#### Problem description
The answer should hold only the line with "orange plate E4:F4 level 1 -> none" and each line after it through the last line of the material, exactly.

#### Available records
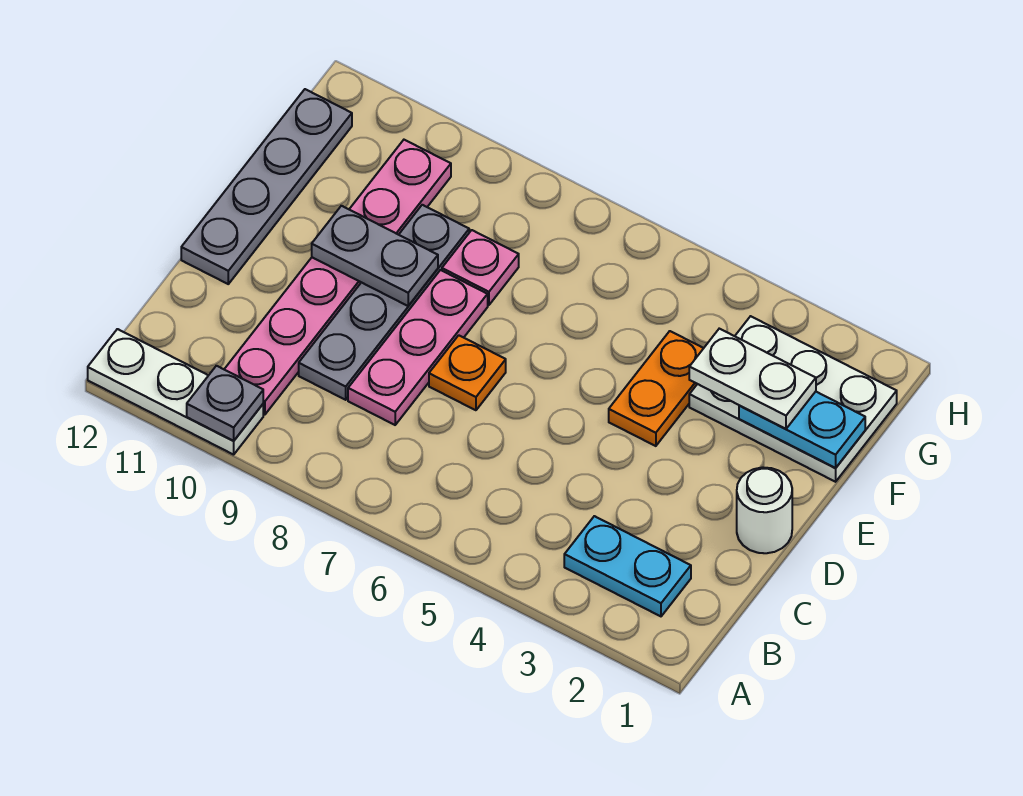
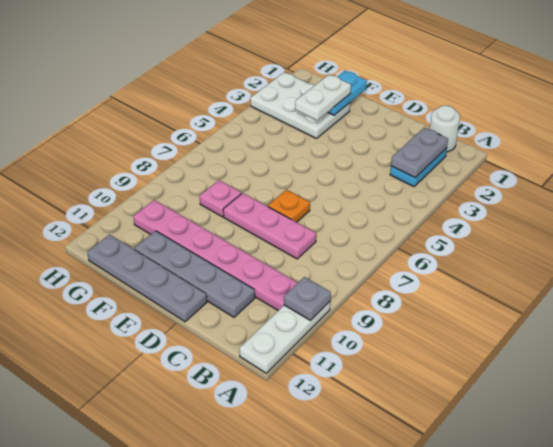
grey plate C9:F9 level 1 -> grey plate C11:F11 level 1
white round brick D1 level 1 -> white round brick B1 level 1
orange plate E4:F4 level 1 -> none
grey plate E9:E10 level 2 -> grey plate B2:B3 level 2
white plate F1:G3 level 1 -> white plate F2:H3 level 1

#### Problem solution
orange plate E4:F4 level 1 -> none
grey plate E9:E10 level 2 -> grey plate B2:B3 level 2
white plate F1:G3 level 1 -> white plate F2:H3 level 1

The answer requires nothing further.